Only one stretch of the data is wanted: the line containing "camera: 65 degrees left, 5 degrees up", the line containing "- swapped: wazon/zielony", and every line between them, copied exactly.

Data records:
⁂

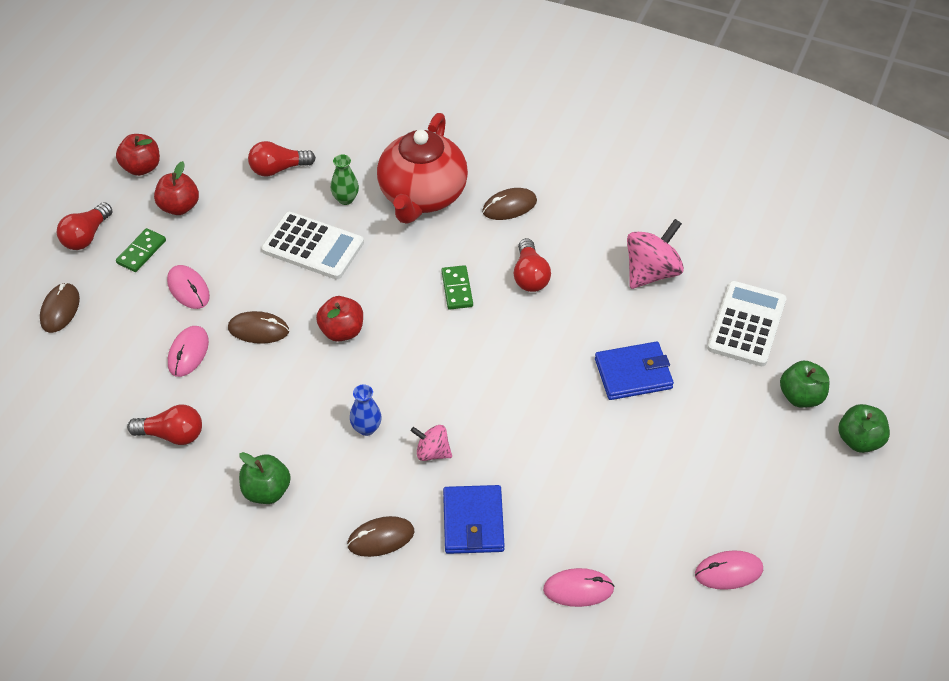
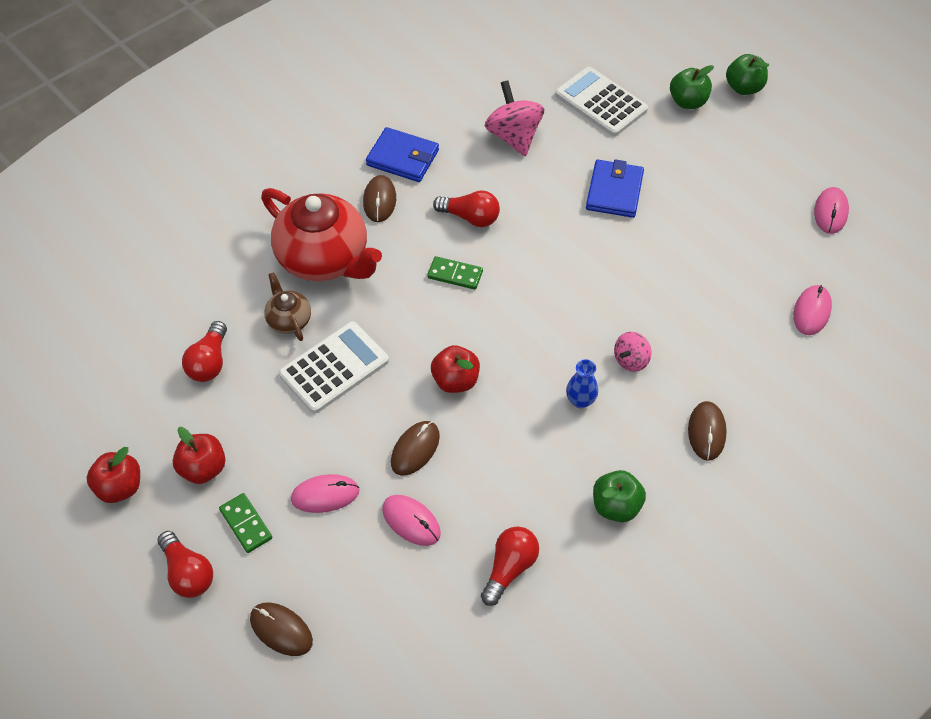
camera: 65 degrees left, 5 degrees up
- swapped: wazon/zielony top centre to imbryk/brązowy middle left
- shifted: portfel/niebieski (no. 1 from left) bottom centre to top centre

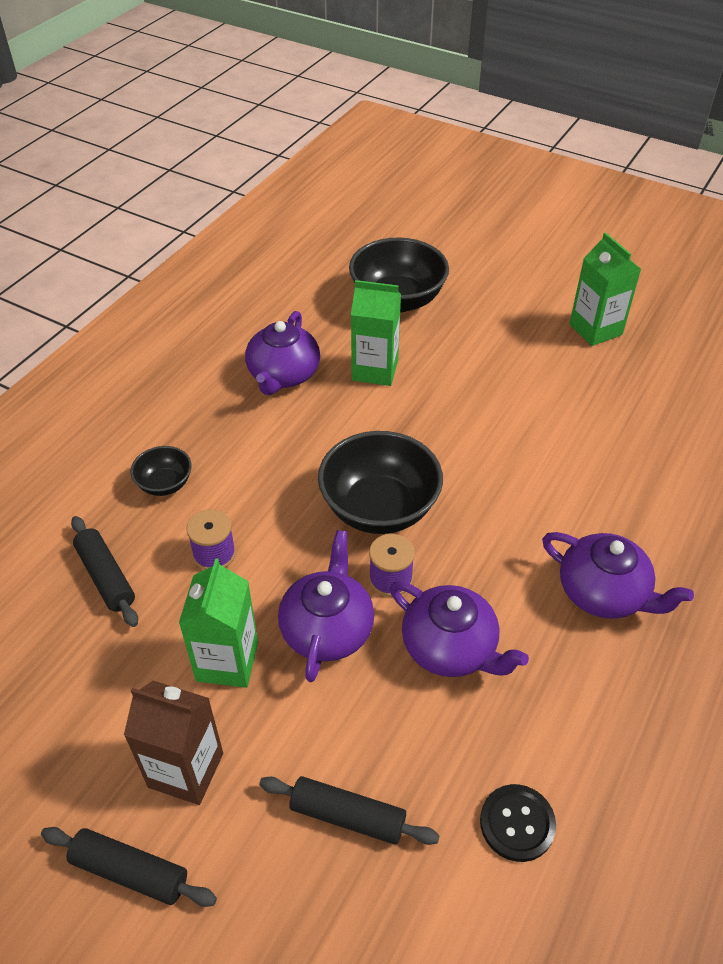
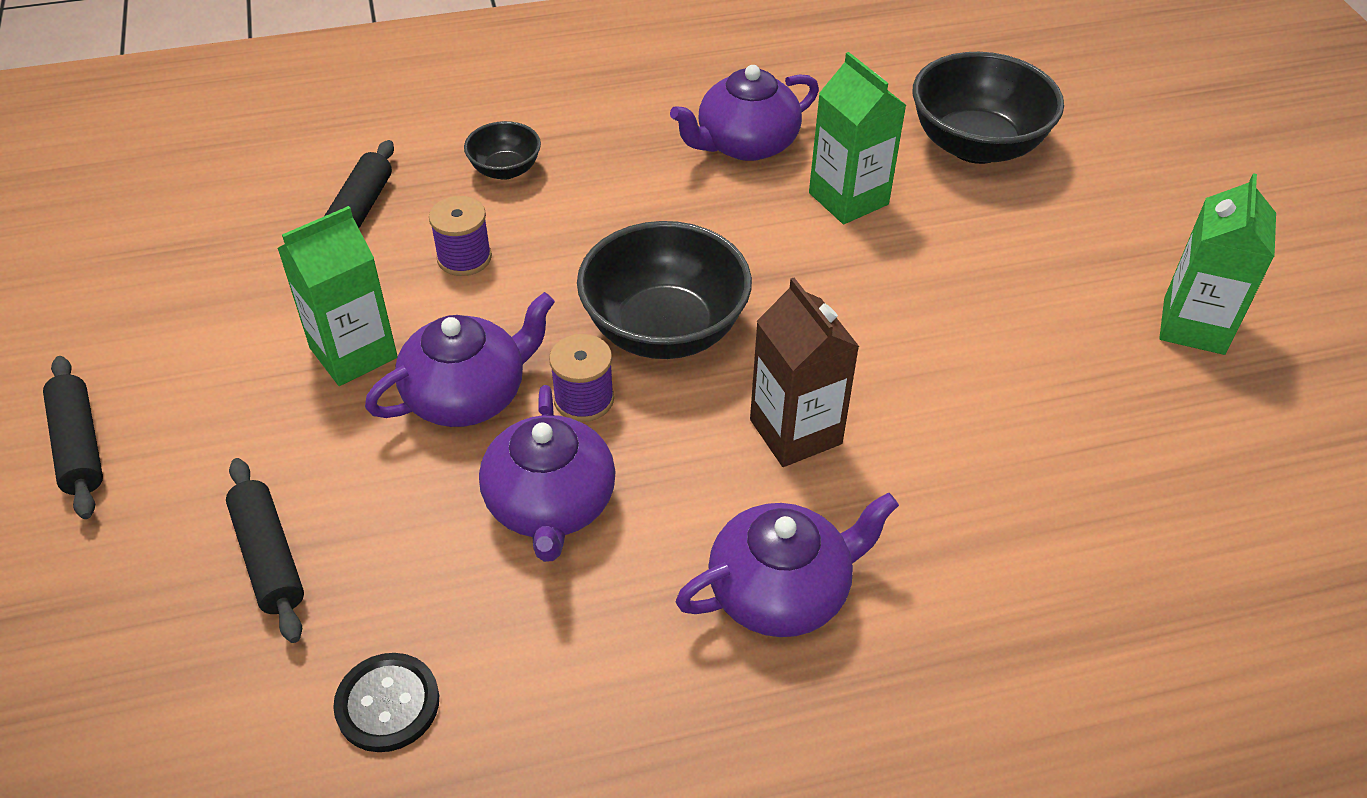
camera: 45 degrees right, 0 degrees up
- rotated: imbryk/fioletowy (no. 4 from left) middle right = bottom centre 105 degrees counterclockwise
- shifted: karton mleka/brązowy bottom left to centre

⁂

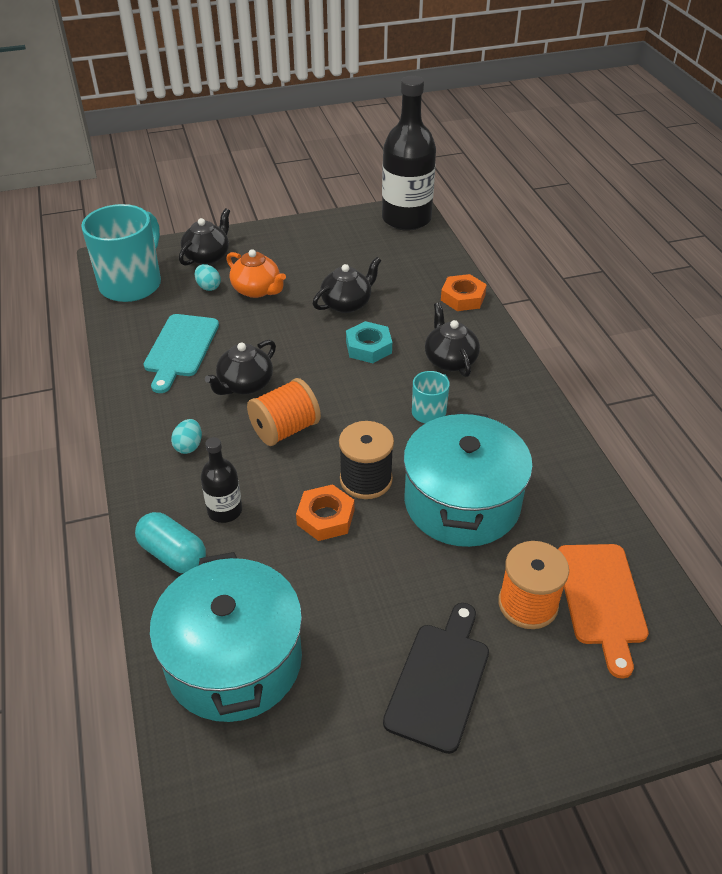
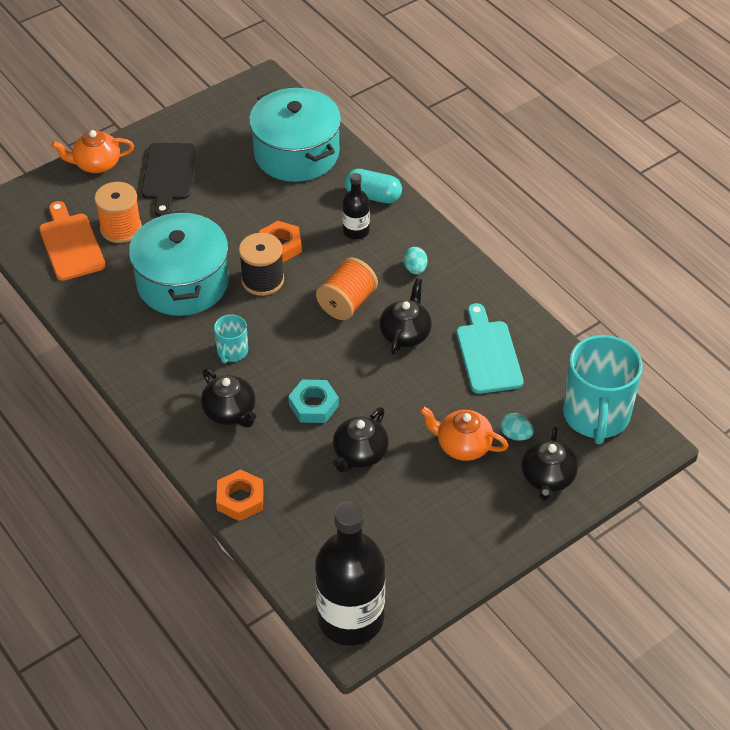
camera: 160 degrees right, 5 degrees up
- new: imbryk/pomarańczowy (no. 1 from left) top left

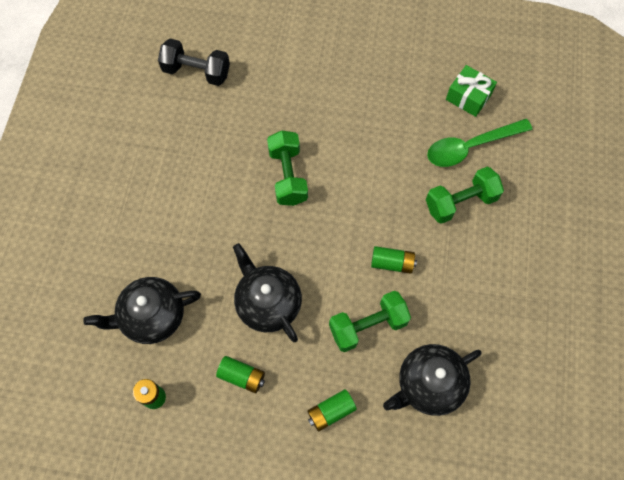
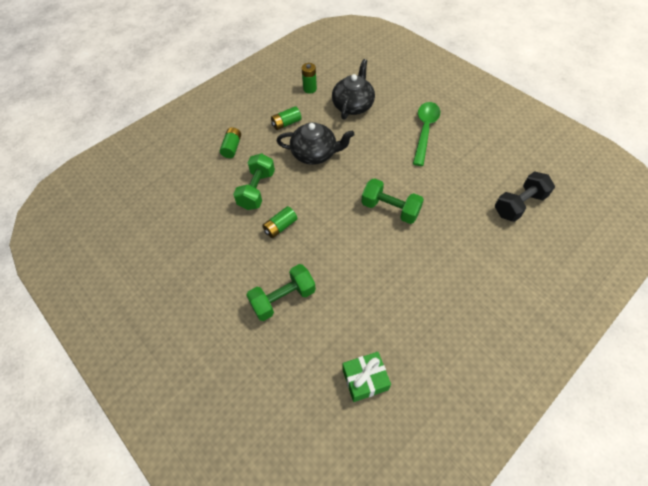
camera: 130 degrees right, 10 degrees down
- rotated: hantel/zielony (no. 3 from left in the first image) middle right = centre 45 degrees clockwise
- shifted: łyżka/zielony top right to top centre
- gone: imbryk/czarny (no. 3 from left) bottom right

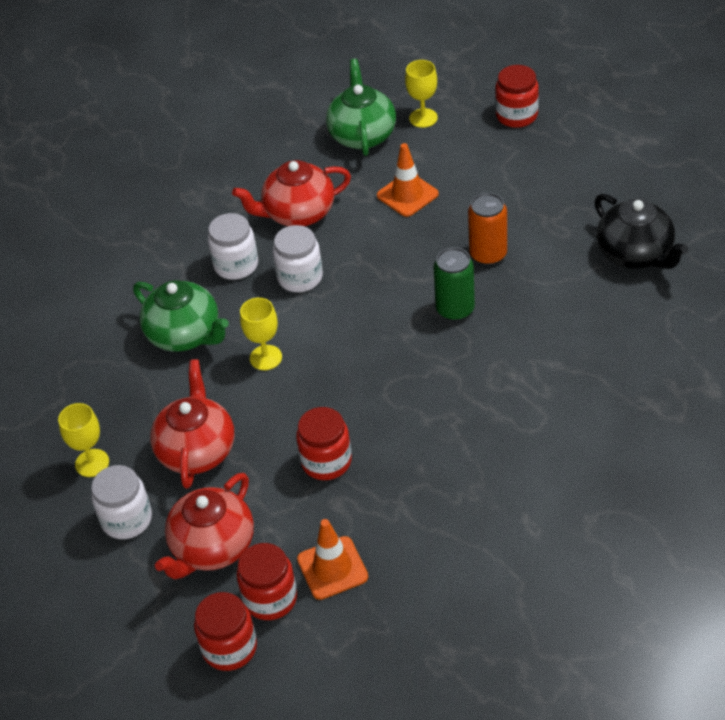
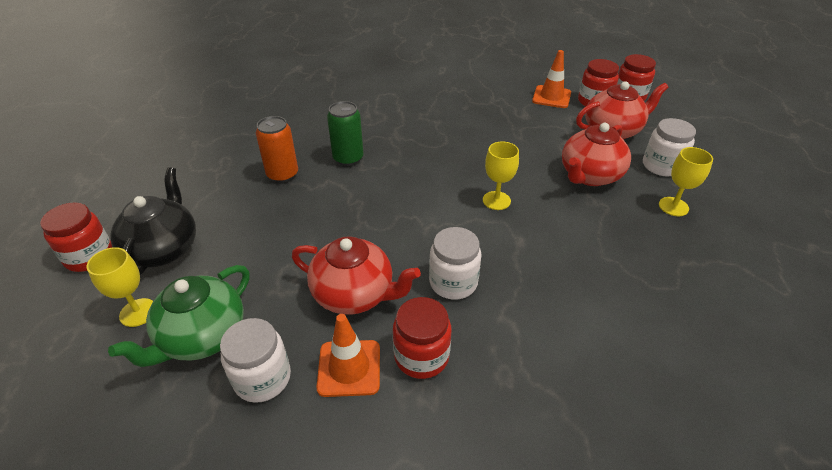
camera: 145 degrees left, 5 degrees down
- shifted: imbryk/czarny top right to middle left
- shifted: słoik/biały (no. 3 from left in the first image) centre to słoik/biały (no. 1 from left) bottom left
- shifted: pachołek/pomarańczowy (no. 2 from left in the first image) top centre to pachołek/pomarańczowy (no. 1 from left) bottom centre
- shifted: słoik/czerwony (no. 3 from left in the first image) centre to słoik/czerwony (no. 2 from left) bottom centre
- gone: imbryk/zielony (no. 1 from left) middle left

⁂

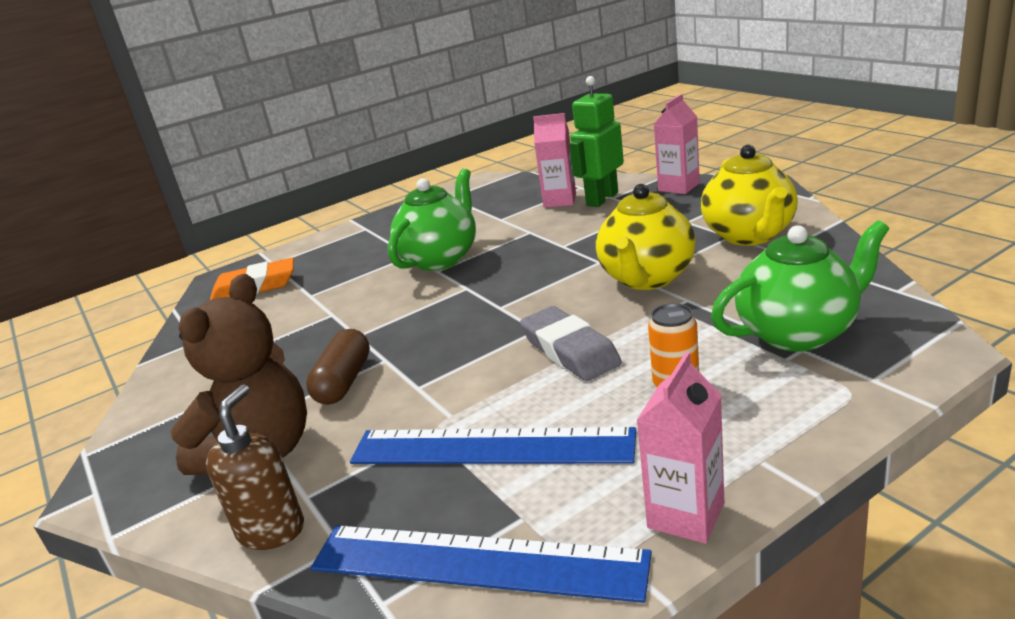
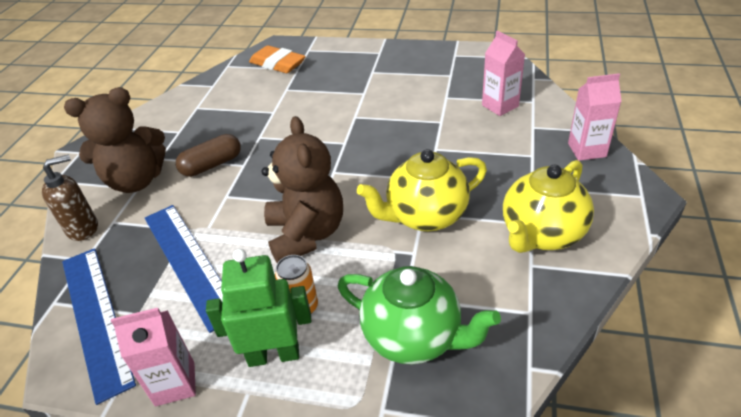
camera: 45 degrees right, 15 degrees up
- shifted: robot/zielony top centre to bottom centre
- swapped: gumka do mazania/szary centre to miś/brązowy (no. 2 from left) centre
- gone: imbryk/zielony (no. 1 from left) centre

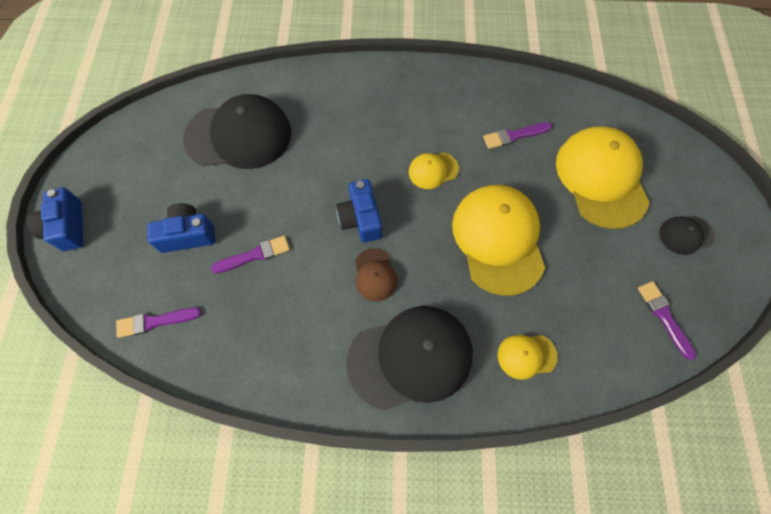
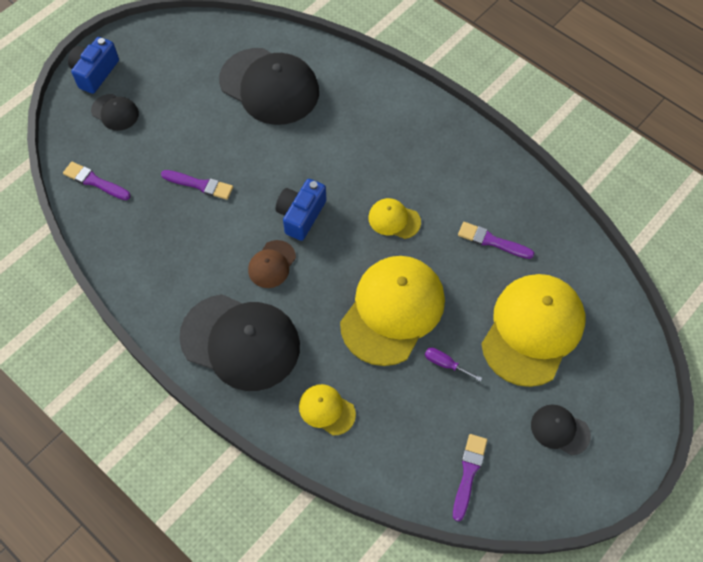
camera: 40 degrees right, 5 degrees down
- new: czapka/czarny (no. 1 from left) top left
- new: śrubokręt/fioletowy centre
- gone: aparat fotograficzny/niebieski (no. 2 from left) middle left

⁂

RESPONSE:
camera: 65 degrees left, 5 degrees up
- swapped: wazon/zielony top centre to imbryk/brązowy middle left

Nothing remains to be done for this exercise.